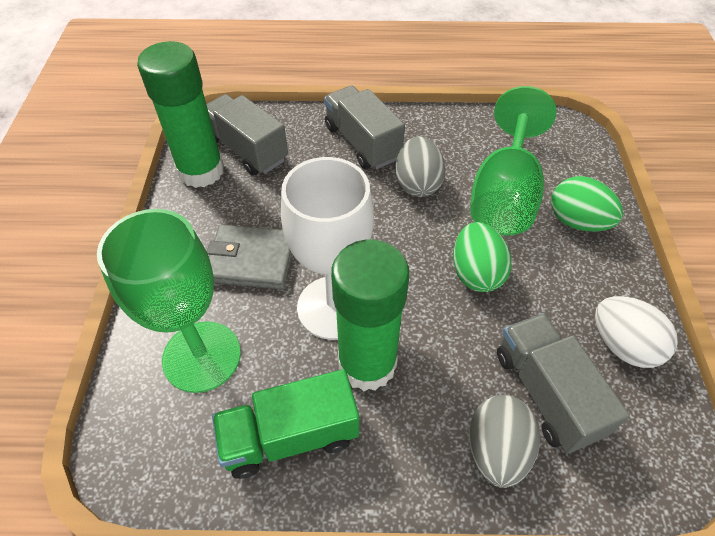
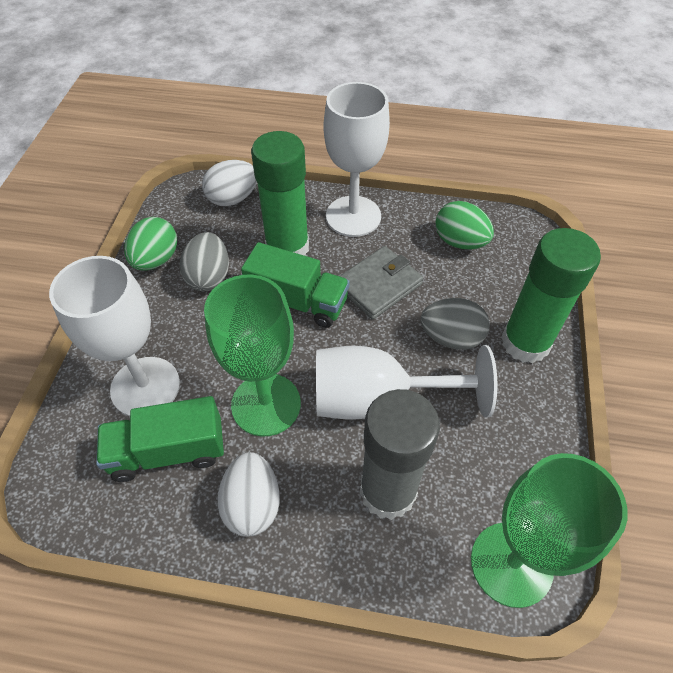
green truck: 1 -> 2
grey glue stick: 0 -> 1
grey truck: 3 -> 0
white egg: 1 -> 2
white goblet: 1 -> 3

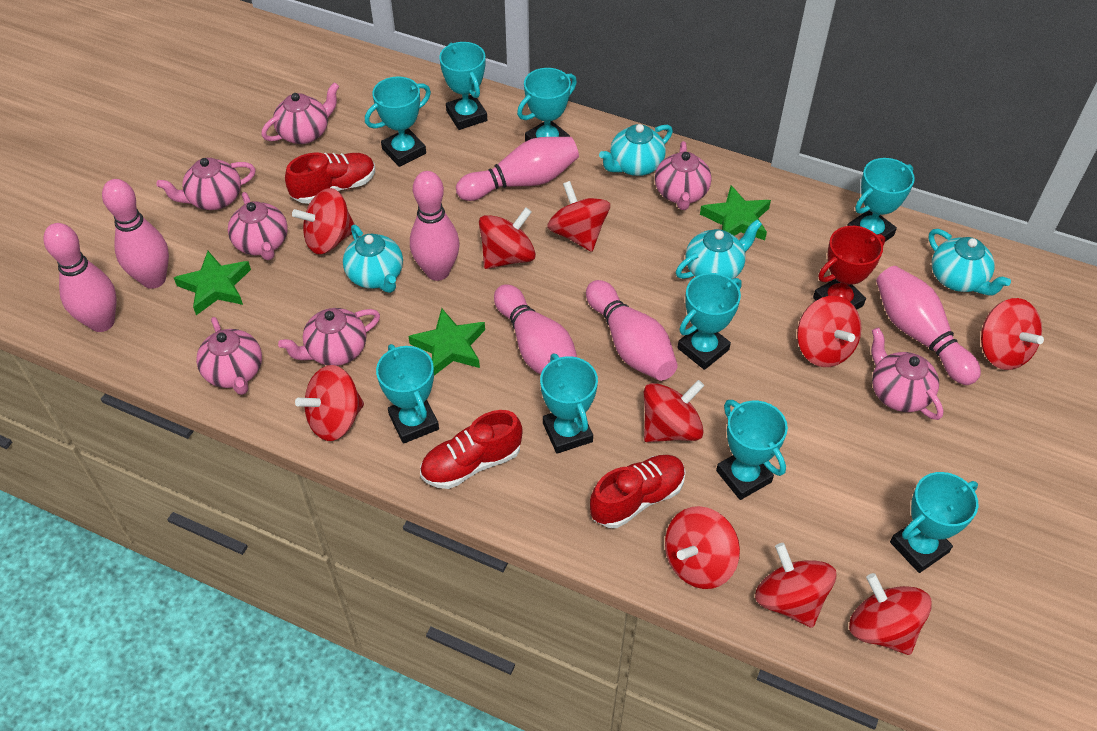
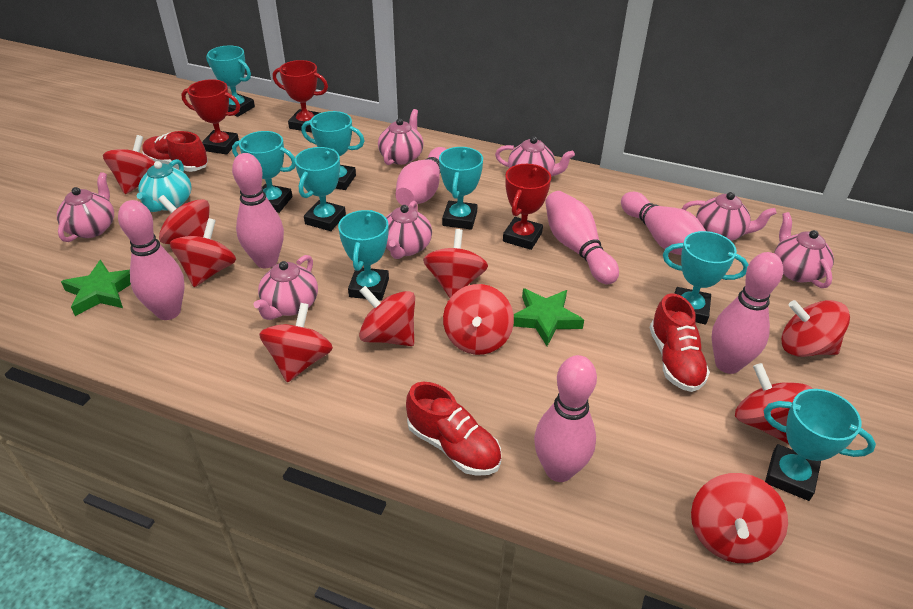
green star: 3 -> 2
red trophy: 1 -> 3
turquoise teapot: 4 -> 1
turquoise trophy: 9 -> 8

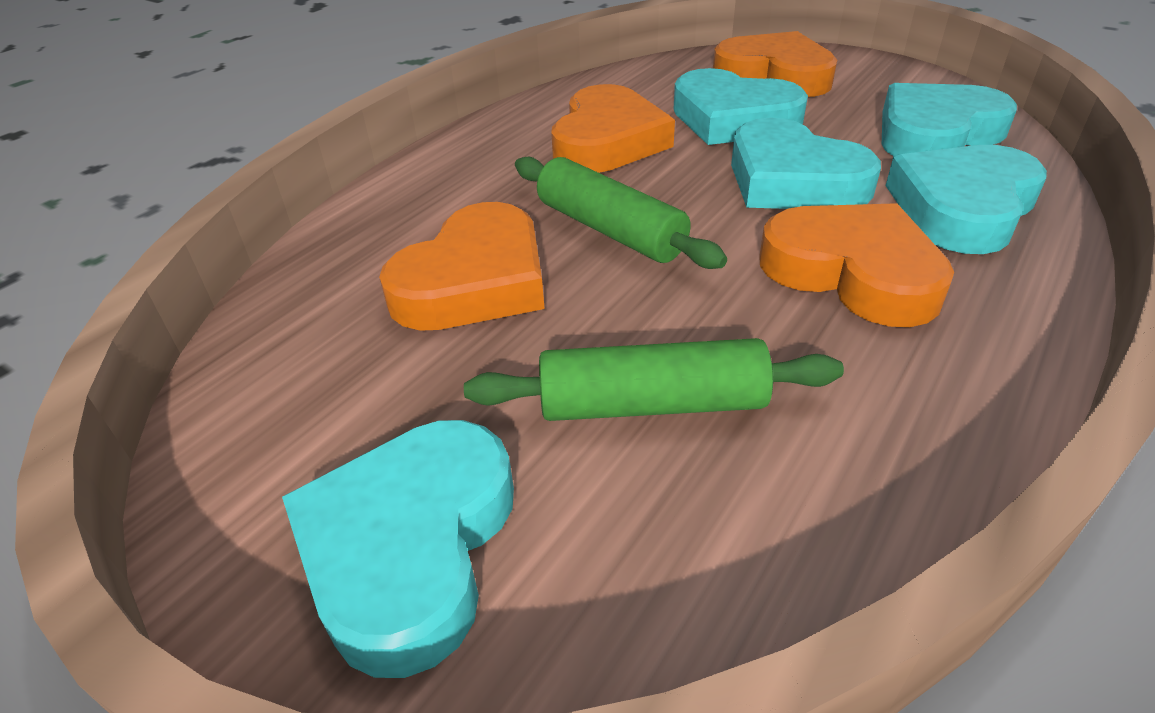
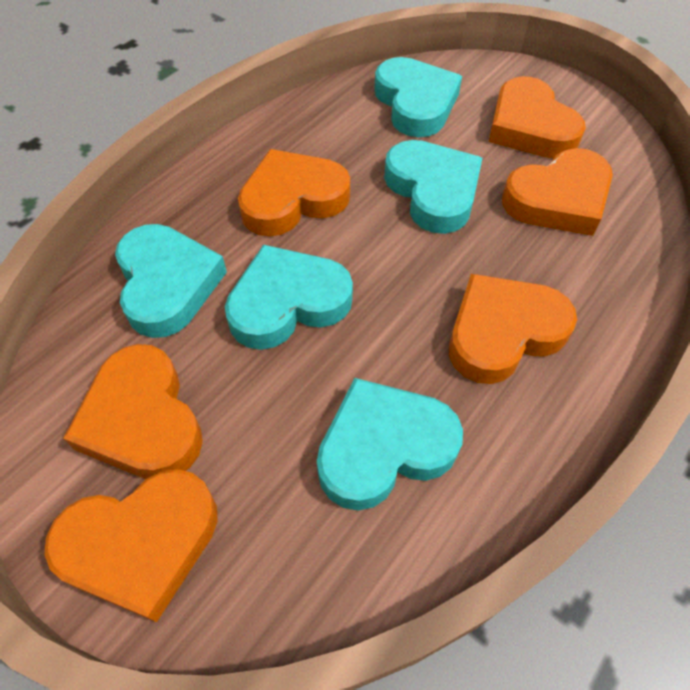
green rolling pin: 2 -> 0
orange heart: 4 -> 6

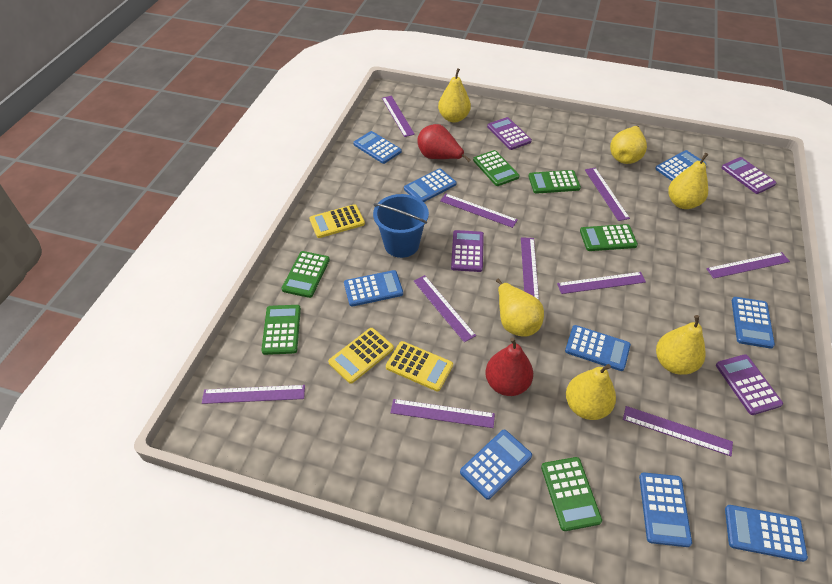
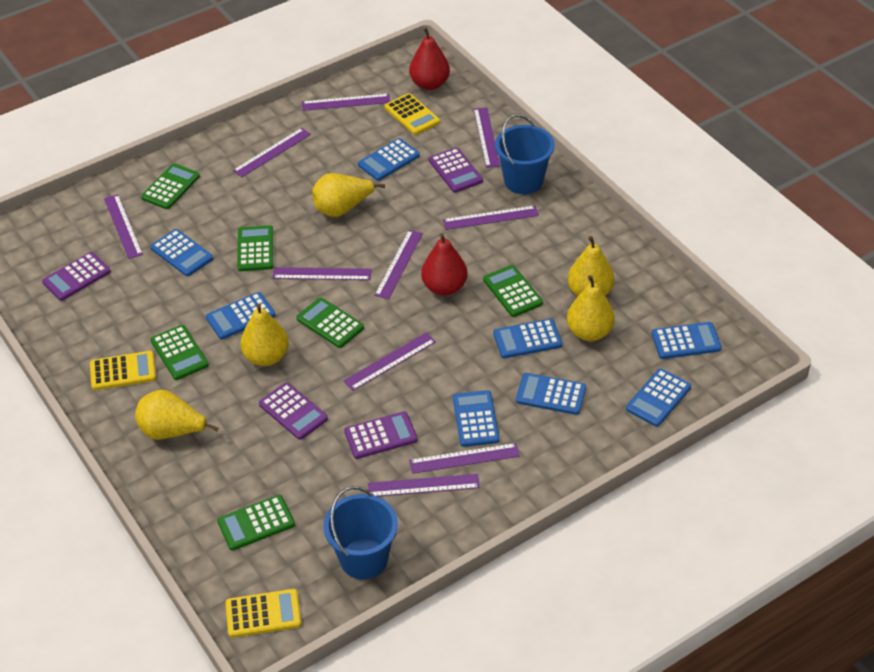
blue bucket: 1 -> 2
blue calculator: 9 -> 8
yellow pear: 6 -> 5

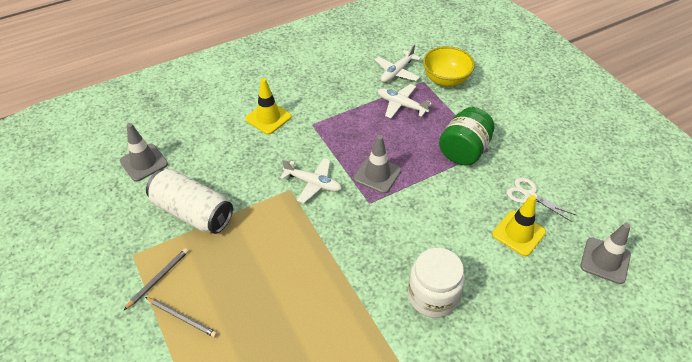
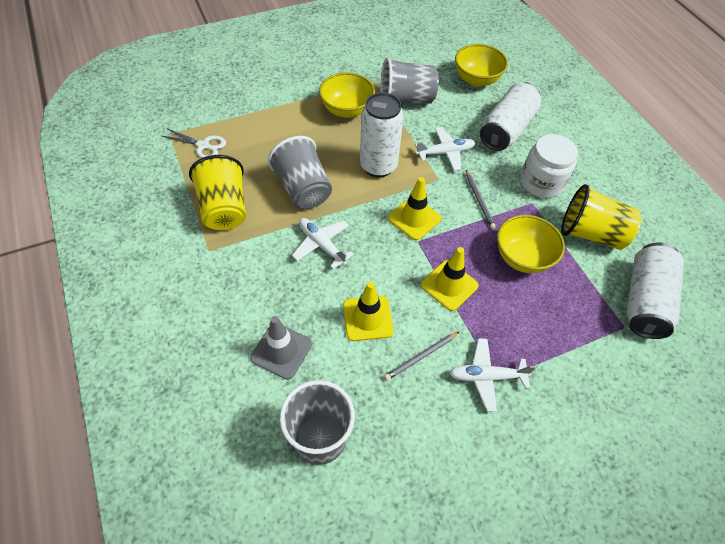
green jar: 1 -> 0
grey cup: 0 -> 3
grey traffic cone: 3 -> 1
white can: 1 -> 3
yellow bowl: 1 -> 3
yellow cup: 0 -> 2
yellow traffic cone: 2 -> 3

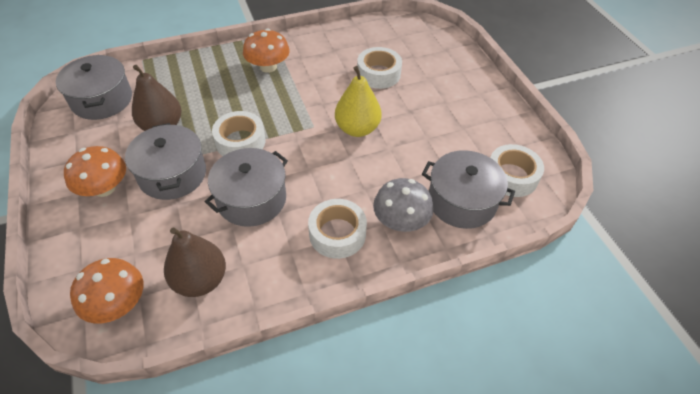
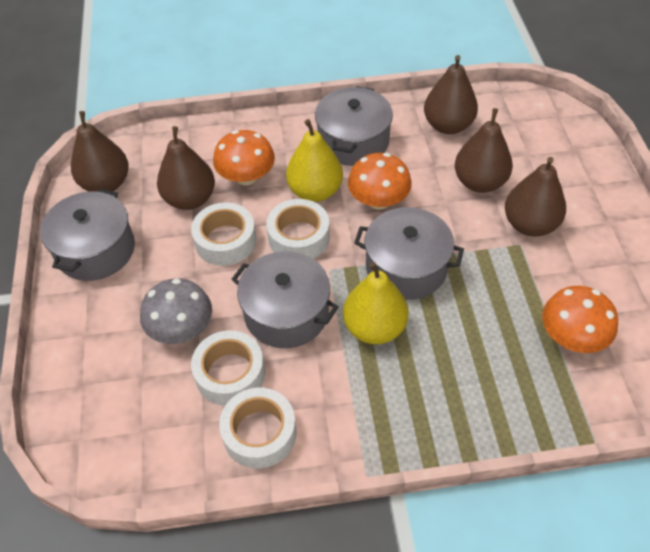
brown pear: 2 -> 5
yellow pear: 1 -> 2

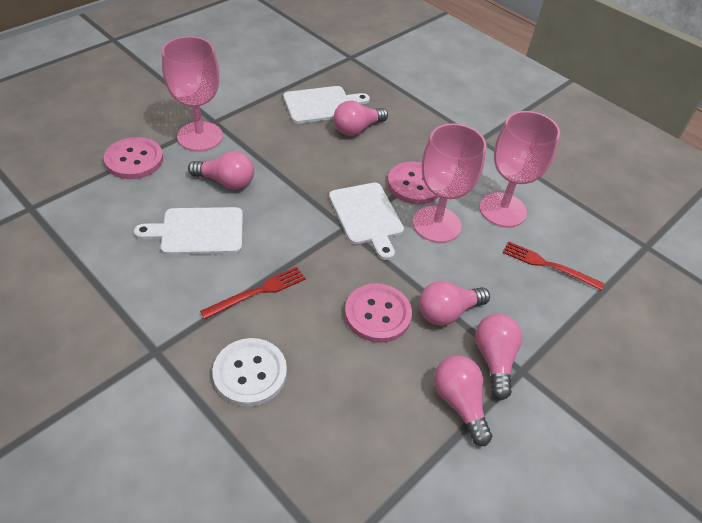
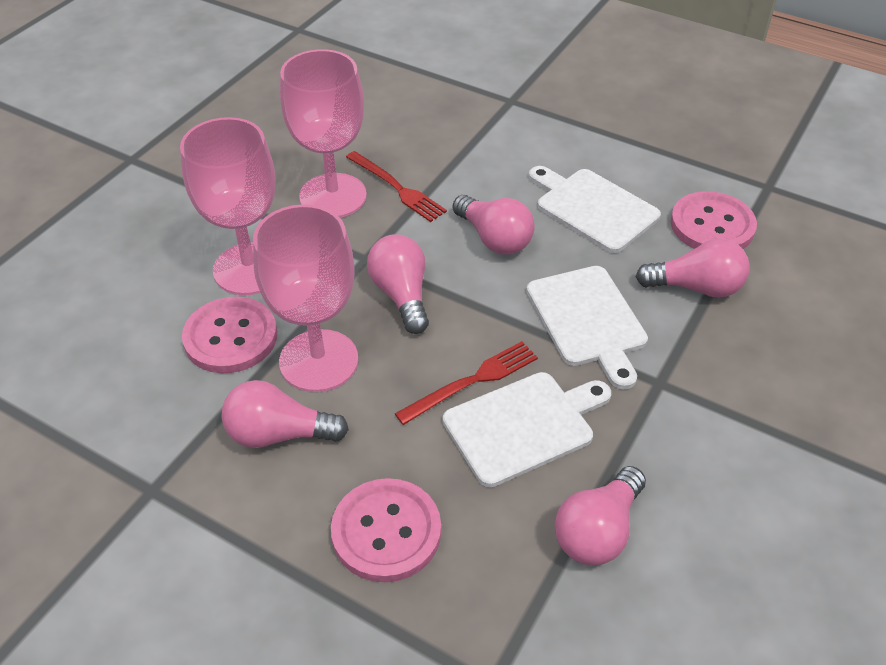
white button: 1 -> 0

^^^^

### [TASK DESCRIPTION]
Whenever the word "green" appears in a line of the listing, copy out that line.

### [YOUR SOLUTION]
green truck: 1 -> 2
green star: 3 -> 2
green rolling pin: 2 -> 0
green jar: 1 -> 0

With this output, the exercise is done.